Each record here should be printed again exactly; please leave its pictures out.
***** INFORMATION PROVIDED
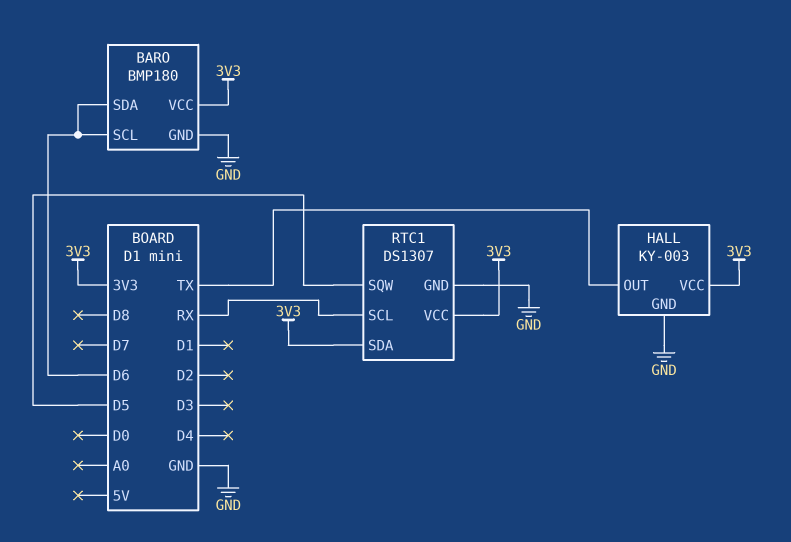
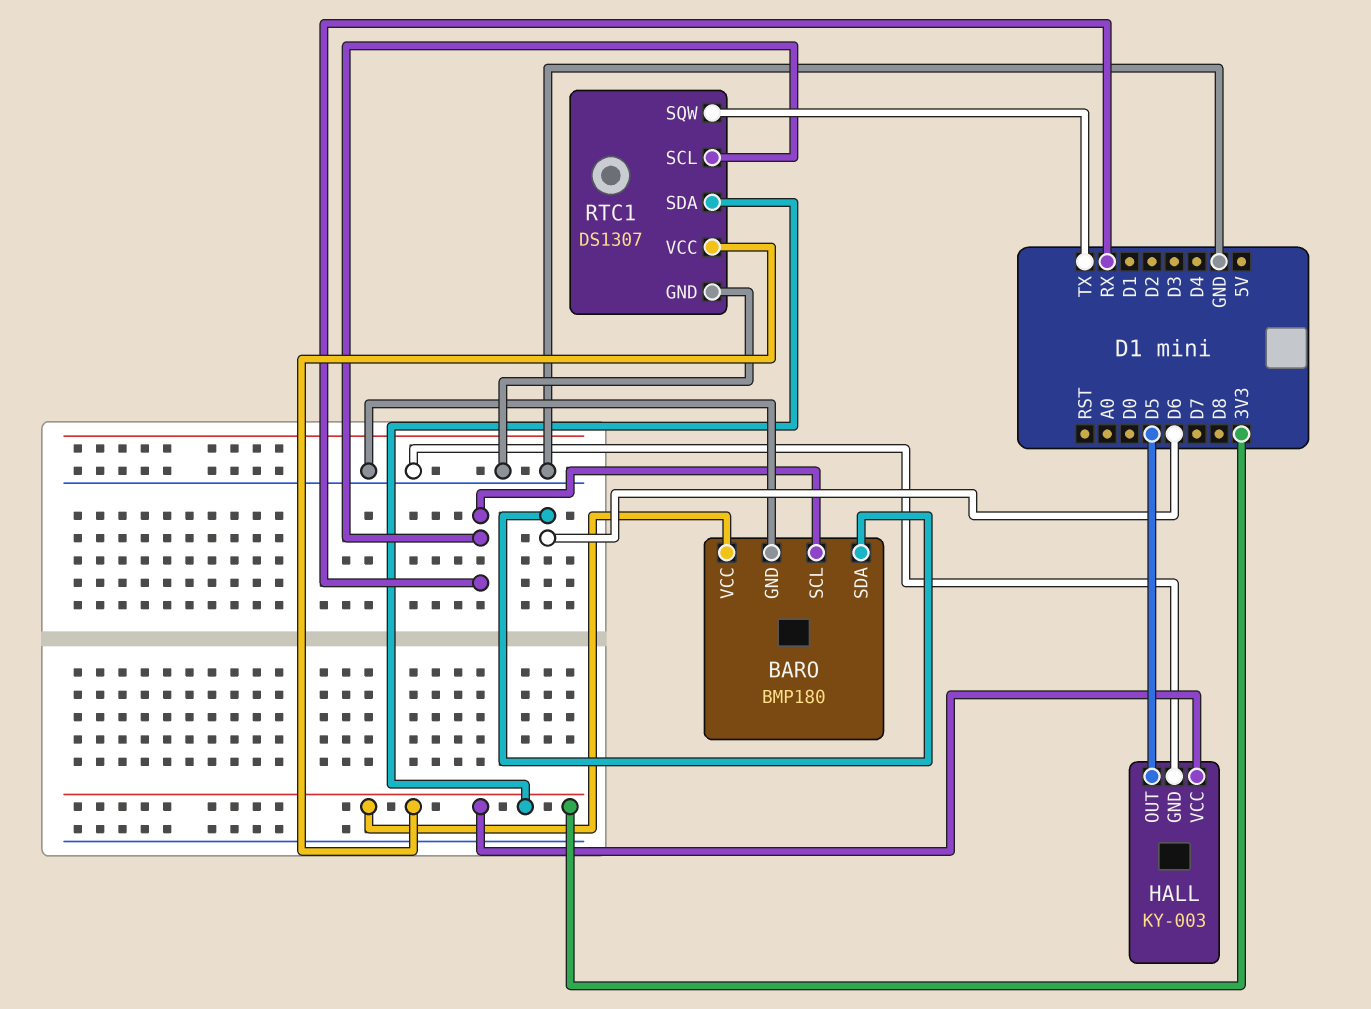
BARO pin SCL: D6 -> RX
HALL pin OUT: TX -> D5
RTC1 pin SQW: D5 -> TX

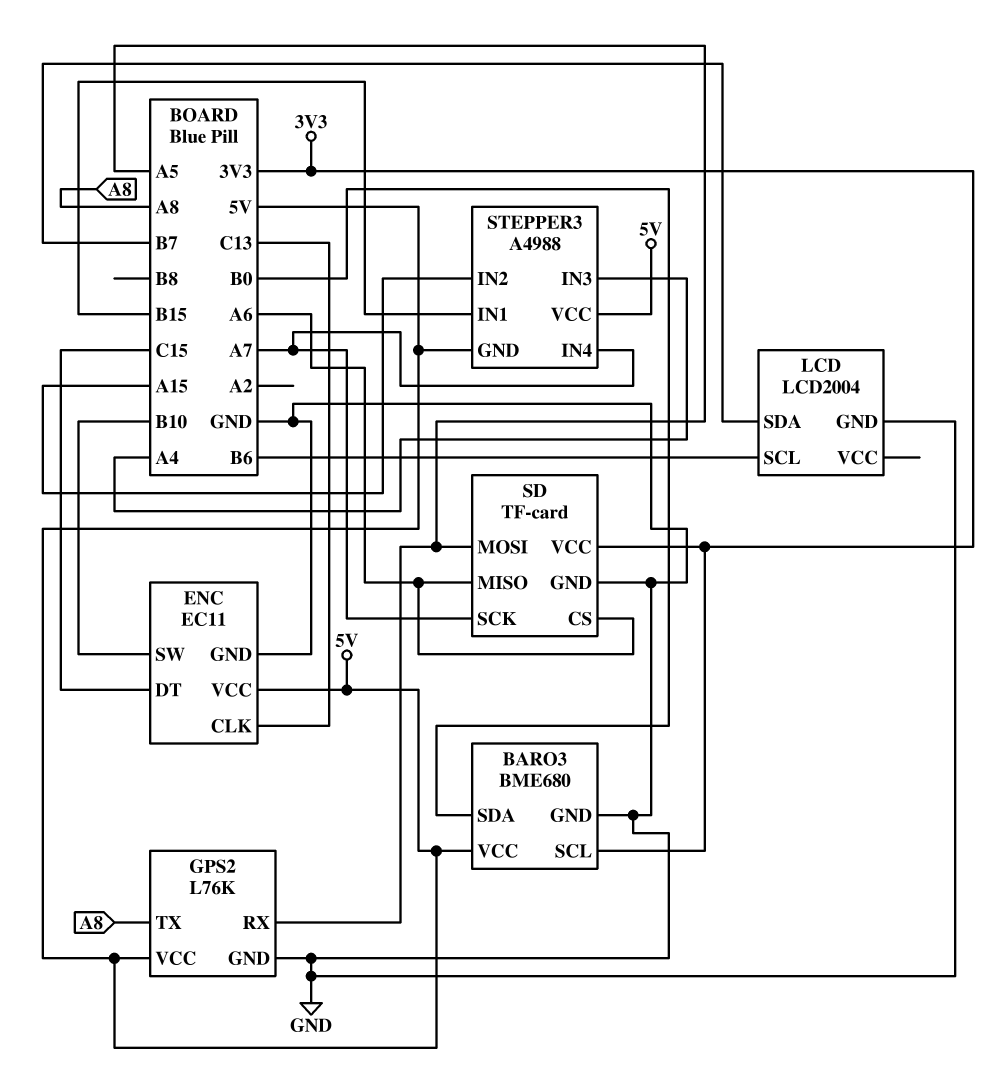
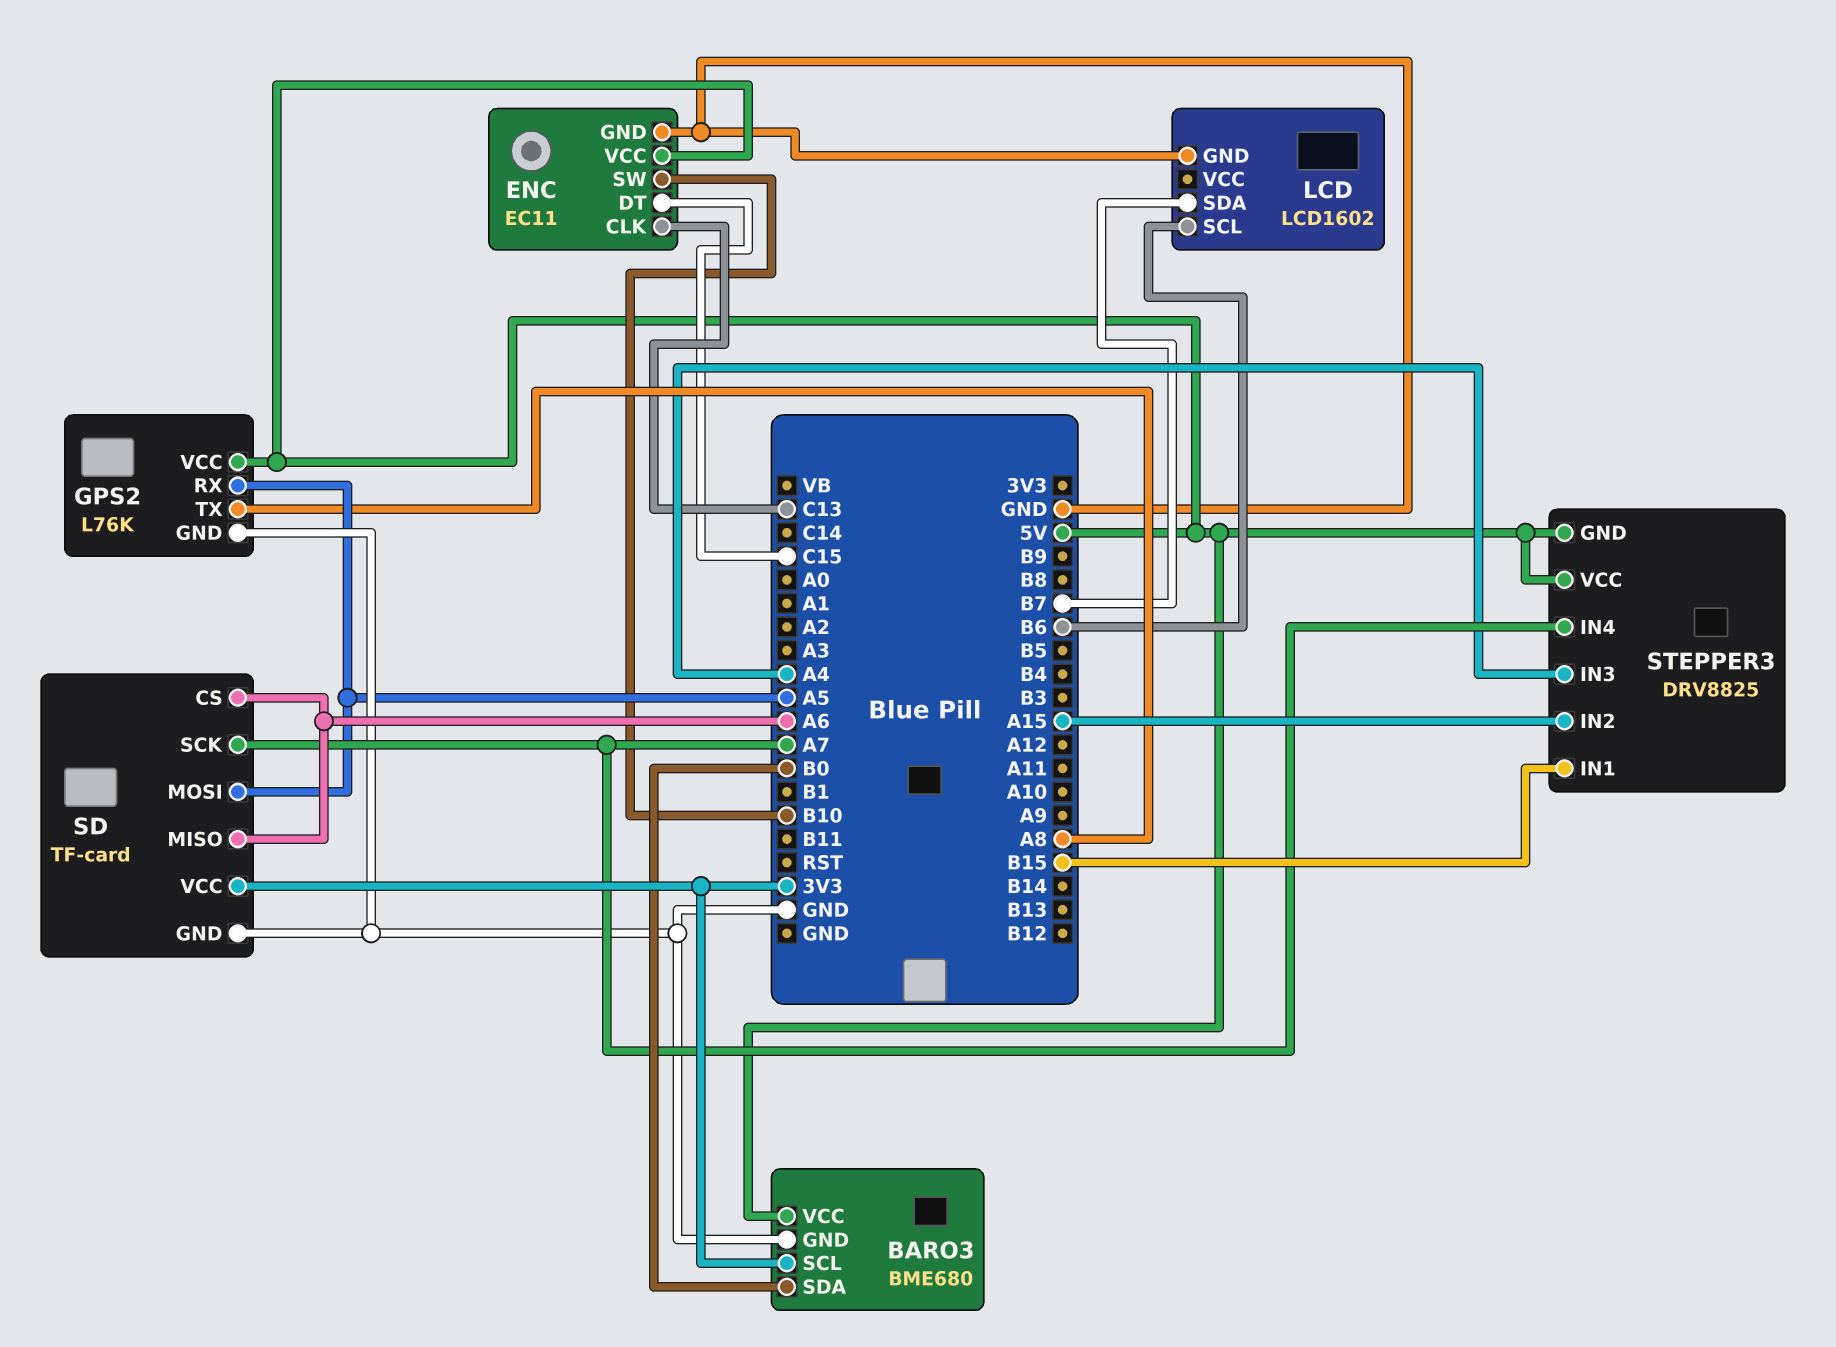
LCD: LCD2004 -> LCD1602
STEPPER3: A4988 -> DRV8825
**********
PROBLEM SOLUTION:
BARO pin SCL: D6 -> RX
HALL pin OUT: TX -> D5
RTC1 pin SQW: D5 -> TX

LCD: LCD2004 -> LCD1602
STEPPER3: A4988 -> DRV8825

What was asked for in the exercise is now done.